WHAT THE EXERCISE ASKS:
Copy out every line of the records where the string "purple" occurs.

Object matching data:

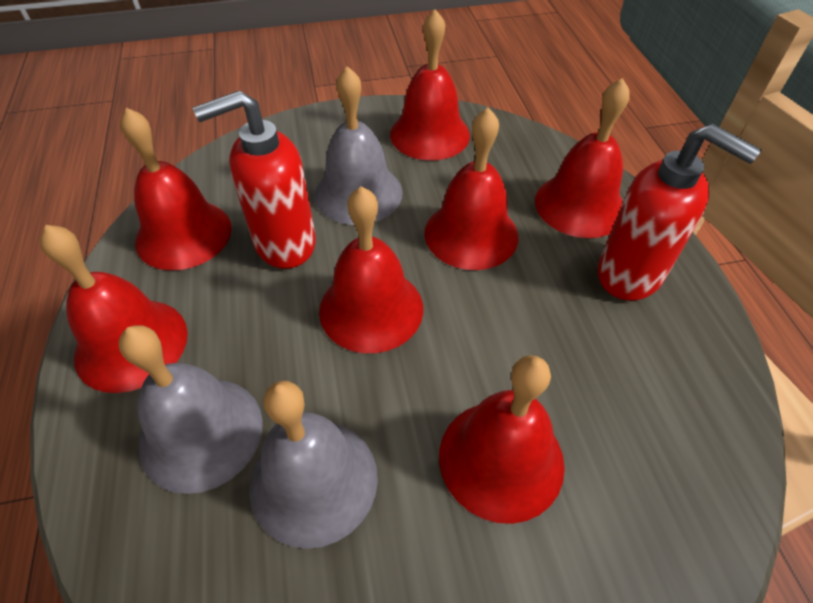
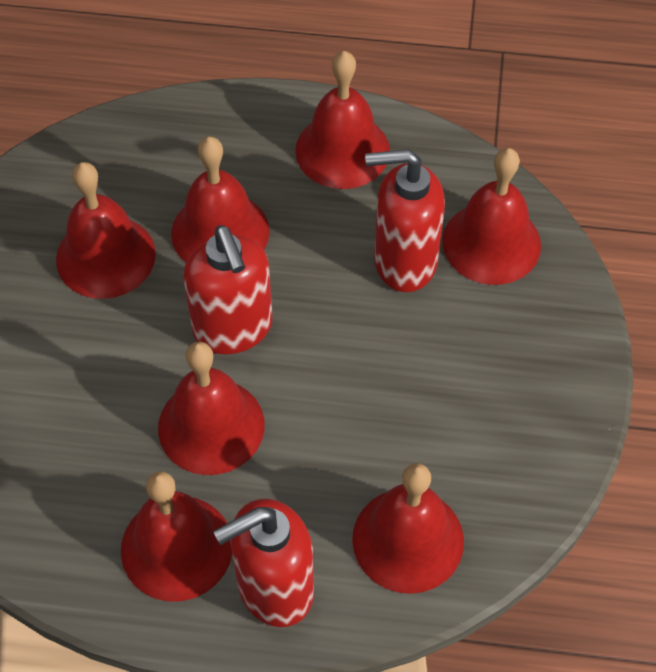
grey bell: 3 -> 0
red soap dispenser: 2 -> 3

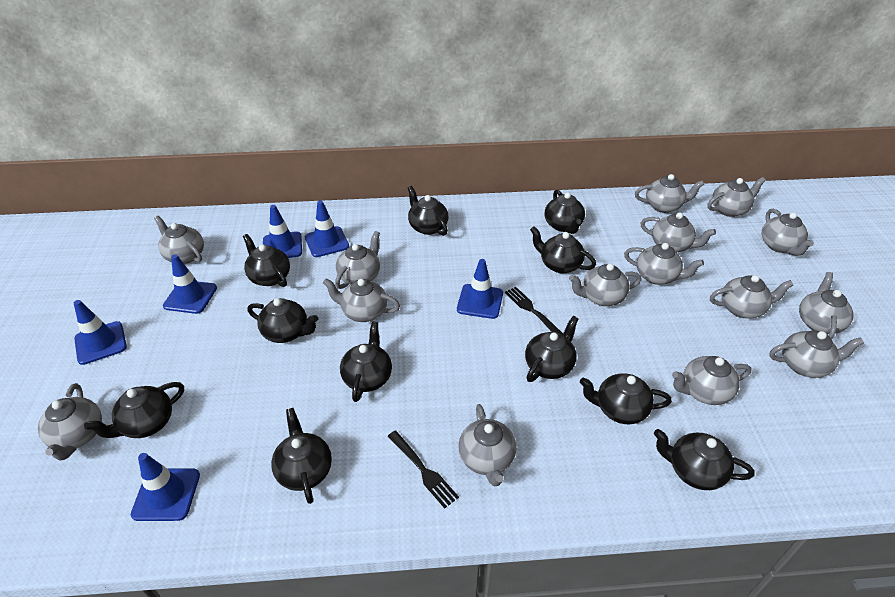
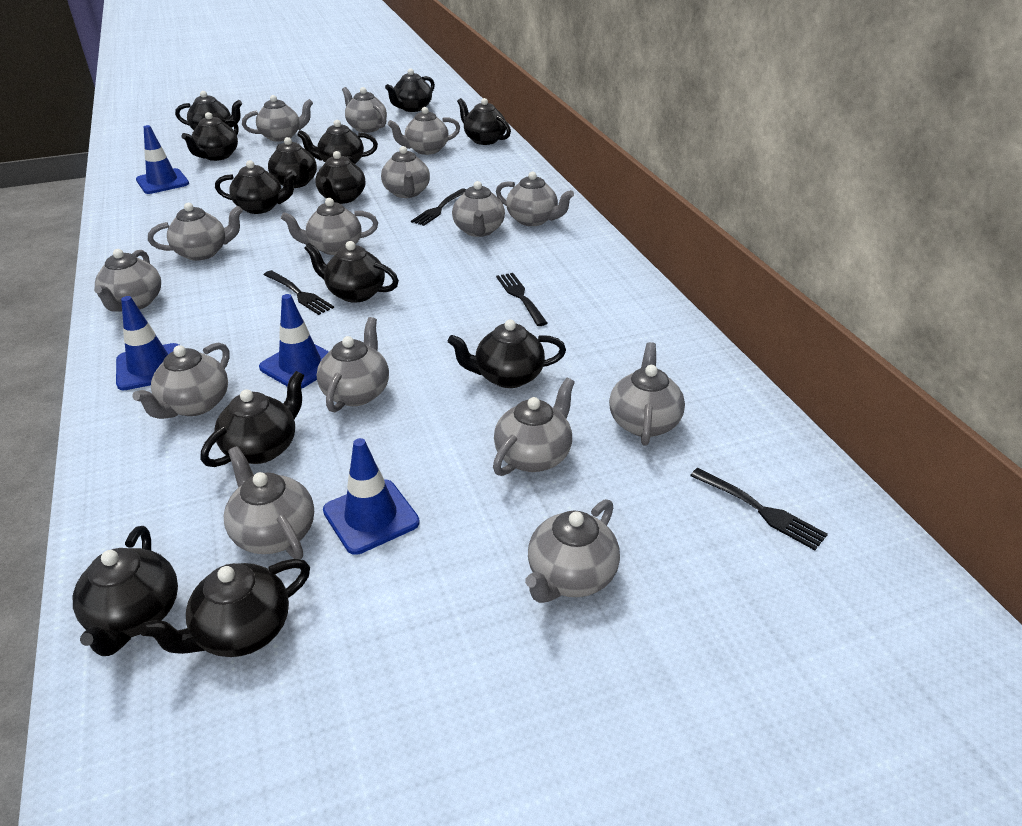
black fork: 2 -> 4
black teapot: 11 -> 13
blue traffic cone: 6 -> 4

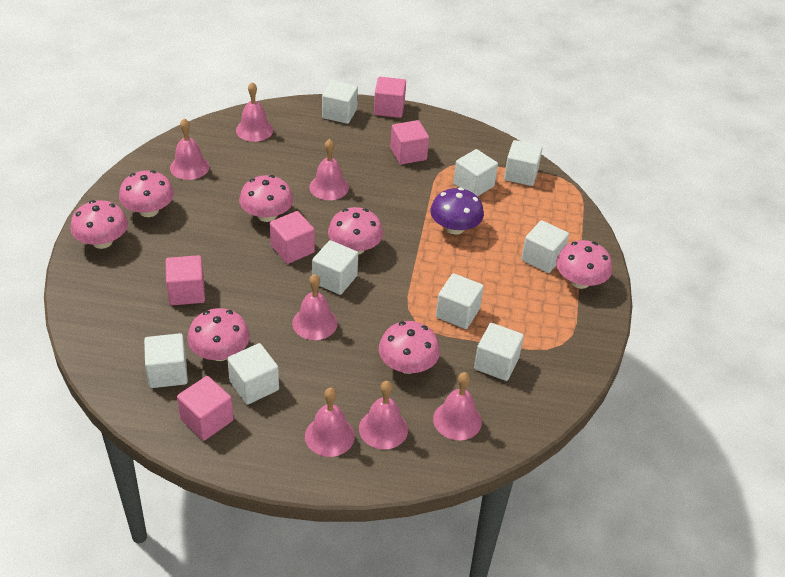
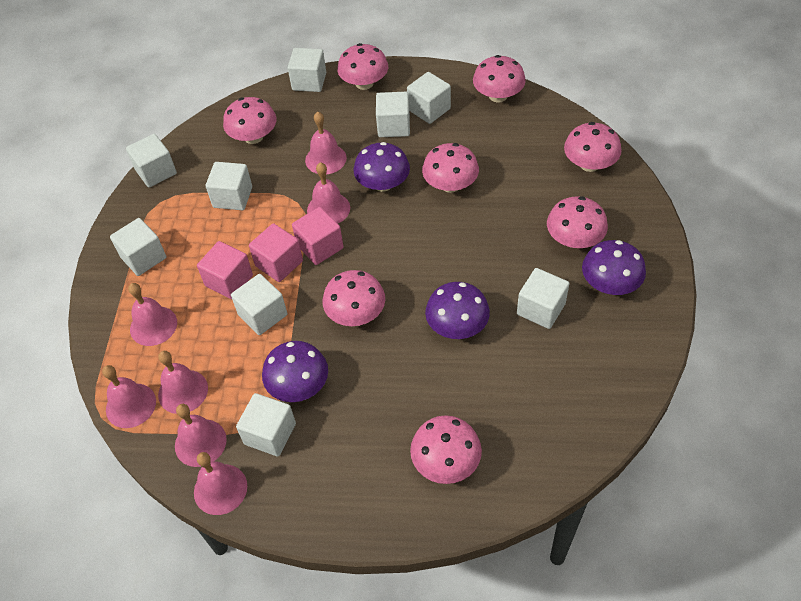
pink cube: 5 -> 3
pink mushroom: 7 -> 8
purple mushroom: 1 -> 4

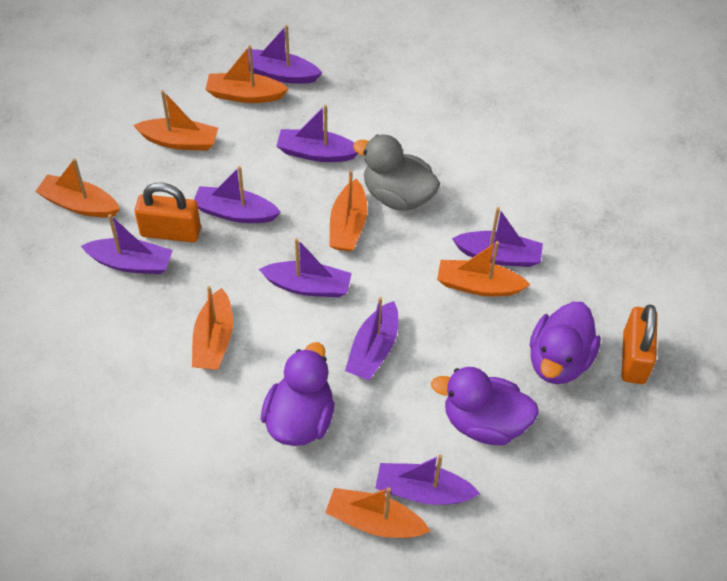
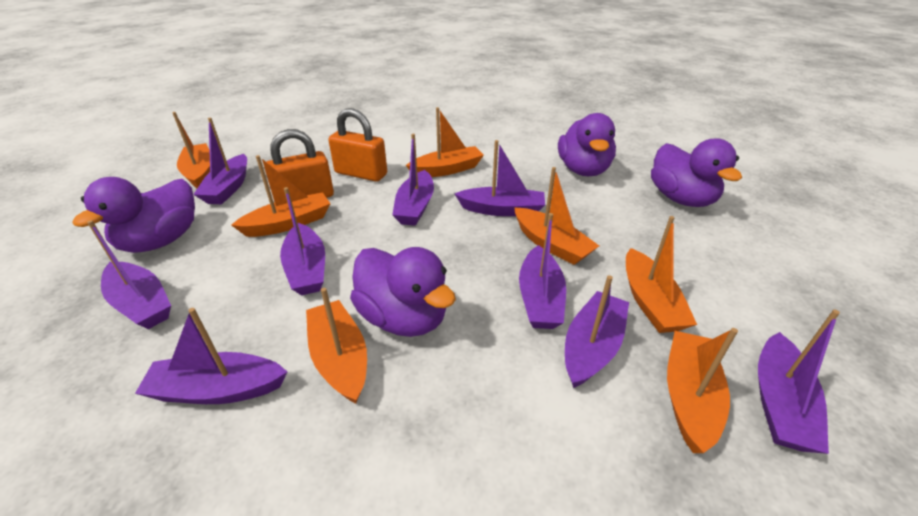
grey duck: 1 -> 0
purple boat: 8 -> 9
purple duck: 3 -> 4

EXERCISE SOLUTION:
purple mushroom: 1 -> 4
purple boat: 8 -> 9
purple duck: 3 -> 4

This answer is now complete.